-- begin RAW RECORDS --
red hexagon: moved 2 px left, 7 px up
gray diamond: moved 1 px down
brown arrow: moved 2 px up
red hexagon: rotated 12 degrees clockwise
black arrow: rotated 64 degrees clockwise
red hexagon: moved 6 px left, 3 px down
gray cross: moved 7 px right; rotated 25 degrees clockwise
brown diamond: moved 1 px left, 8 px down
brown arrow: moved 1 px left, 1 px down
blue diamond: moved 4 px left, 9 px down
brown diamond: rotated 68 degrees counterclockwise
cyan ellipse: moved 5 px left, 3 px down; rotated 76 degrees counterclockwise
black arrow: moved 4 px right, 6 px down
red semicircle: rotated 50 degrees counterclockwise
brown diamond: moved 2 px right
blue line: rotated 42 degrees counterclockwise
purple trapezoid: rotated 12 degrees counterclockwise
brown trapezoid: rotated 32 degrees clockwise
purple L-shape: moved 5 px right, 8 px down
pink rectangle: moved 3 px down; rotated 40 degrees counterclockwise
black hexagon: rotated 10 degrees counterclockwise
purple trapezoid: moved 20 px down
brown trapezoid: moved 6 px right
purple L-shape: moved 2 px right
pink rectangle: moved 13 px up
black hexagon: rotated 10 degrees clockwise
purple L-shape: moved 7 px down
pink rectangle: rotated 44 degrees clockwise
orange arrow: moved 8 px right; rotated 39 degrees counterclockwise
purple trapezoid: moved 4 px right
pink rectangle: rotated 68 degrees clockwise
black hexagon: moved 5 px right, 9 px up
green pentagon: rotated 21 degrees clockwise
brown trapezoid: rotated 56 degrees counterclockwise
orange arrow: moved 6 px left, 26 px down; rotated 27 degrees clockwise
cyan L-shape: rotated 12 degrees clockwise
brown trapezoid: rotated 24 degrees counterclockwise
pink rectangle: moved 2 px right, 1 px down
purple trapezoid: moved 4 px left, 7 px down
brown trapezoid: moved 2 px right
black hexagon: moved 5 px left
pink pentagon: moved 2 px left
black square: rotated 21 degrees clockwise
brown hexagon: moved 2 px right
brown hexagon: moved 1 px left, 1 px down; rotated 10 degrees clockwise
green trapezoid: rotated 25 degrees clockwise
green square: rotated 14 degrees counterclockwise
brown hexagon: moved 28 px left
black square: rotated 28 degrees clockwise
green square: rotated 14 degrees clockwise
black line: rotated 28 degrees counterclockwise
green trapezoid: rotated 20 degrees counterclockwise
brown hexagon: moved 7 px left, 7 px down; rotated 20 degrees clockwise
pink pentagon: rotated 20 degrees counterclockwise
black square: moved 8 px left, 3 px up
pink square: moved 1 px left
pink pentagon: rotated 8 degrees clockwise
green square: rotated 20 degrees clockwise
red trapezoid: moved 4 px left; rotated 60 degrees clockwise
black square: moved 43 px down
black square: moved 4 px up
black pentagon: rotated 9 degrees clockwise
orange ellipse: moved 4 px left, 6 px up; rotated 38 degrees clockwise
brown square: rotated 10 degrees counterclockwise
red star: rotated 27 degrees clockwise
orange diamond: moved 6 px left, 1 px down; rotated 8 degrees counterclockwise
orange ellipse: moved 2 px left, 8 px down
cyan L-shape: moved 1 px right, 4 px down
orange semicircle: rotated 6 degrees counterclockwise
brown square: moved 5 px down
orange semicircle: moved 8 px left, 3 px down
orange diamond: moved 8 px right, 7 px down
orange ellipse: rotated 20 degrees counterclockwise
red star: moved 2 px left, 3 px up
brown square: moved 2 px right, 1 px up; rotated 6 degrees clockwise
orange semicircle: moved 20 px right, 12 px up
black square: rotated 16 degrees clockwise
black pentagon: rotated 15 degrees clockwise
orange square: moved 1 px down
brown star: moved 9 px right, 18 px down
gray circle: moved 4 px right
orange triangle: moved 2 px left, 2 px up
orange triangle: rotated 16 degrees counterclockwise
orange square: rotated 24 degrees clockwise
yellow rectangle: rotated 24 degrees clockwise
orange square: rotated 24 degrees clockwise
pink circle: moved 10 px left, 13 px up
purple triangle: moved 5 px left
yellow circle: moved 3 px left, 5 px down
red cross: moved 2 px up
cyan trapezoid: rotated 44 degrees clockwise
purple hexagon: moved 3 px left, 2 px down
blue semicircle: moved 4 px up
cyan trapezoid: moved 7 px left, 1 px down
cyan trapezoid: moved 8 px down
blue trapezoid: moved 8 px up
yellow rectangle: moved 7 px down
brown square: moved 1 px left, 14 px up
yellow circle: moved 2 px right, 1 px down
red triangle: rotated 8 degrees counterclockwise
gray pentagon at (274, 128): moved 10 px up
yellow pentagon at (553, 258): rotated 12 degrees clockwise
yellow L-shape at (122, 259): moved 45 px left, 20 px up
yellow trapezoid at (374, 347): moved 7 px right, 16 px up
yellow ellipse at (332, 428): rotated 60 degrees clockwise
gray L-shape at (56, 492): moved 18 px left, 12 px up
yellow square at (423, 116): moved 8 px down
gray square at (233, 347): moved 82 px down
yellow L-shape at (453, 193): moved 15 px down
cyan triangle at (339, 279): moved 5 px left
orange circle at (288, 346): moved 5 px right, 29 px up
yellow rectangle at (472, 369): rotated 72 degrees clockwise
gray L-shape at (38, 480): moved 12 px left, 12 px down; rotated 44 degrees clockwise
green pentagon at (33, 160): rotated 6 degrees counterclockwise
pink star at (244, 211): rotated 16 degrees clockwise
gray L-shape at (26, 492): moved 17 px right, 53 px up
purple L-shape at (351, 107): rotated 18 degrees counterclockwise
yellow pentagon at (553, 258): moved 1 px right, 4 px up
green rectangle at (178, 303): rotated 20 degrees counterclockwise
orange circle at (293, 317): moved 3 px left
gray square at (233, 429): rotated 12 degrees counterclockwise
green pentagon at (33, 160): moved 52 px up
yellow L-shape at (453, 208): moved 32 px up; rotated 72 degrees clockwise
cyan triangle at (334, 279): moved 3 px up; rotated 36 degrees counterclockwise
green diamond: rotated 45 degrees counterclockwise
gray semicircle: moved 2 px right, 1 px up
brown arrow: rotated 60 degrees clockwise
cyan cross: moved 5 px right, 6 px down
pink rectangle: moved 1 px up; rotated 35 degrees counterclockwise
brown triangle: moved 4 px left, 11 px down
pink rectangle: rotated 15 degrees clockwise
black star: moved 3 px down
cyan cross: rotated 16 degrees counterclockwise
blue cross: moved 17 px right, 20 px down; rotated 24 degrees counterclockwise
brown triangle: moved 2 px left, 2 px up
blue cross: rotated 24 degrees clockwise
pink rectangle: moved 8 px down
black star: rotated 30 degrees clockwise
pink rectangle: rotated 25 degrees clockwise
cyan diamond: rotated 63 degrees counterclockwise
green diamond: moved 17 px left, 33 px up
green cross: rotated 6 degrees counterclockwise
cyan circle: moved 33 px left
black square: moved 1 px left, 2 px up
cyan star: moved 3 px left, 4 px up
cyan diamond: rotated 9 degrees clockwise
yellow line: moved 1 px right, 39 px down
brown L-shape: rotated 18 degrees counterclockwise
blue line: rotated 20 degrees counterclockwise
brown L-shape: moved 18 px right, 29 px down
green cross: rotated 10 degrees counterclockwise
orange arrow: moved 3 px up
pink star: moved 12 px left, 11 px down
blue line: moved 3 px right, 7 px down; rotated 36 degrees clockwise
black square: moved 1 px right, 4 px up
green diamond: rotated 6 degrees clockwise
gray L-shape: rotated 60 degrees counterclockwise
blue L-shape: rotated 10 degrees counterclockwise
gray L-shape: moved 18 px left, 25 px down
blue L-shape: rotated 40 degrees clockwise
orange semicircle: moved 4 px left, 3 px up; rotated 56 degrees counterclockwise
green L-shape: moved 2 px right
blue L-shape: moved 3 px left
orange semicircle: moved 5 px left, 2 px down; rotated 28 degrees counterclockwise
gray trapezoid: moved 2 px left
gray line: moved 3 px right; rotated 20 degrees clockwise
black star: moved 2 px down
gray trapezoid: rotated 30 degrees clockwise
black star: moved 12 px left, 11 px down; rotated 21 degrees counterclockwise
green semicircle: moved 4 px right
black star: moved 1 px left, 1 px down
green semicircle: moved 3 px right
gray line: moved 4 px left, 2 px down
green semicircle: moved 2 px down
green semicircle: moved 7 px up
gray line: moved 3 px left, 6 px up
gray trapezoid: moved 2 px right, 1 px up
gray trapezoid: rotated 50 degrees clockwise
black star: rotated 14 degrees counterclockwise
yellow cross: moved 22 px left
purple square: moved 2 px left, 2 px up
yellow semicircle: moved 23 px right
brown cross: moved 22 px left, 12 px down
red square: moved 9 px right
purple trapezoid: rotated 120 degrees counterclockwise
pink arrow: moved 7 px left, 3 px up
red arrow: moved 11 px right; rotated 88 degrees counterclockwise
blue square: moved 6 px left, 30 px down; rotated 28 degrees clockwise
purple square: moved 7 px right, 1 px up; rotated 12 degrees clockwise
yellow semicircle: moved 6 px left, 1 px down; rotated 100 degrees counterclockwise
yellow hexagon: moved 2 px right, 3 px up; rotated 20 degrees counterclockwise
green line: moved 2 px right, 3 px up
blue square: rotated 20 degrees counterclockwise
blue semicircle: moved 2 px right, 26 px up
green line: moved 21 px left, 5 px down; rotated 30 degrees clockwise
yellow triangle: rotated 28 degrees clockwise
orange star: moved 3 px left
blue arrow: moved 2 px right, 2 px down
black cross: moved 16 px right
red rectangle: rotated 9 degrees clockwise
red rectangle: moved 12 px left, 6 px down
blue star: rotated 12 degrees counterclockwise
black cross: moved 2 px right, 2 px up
-- end RAW RECORDS --
## TASK DIRECTIONS
Rewrite the records from the first line through the line with "brown diamond: rotated", changing "brown arrow" to "green arrow" and keeping all else the same. Return only those lines.

## SOLUTION TO THIS TASK
red hexagon: moved 2 px left, 7 px up
gray diamond: moved 1 px down
green arrow: moved 2 px up
red hexagon: rotated 12 degrees clockwise
black arrow: rotated 64 degrees clockwise
red hexagon: moved 6 px left, 3 px down
gray cross: moved 7 px right; rotated 25 degrees clockwise
brown diamond: moved 1 px left, 8 px down
green arrow: moved 1 px left, 1 px down
blue diamond: moved 4 px left, 9 px down
brown diamond: rotated 68 degrees counterclockwise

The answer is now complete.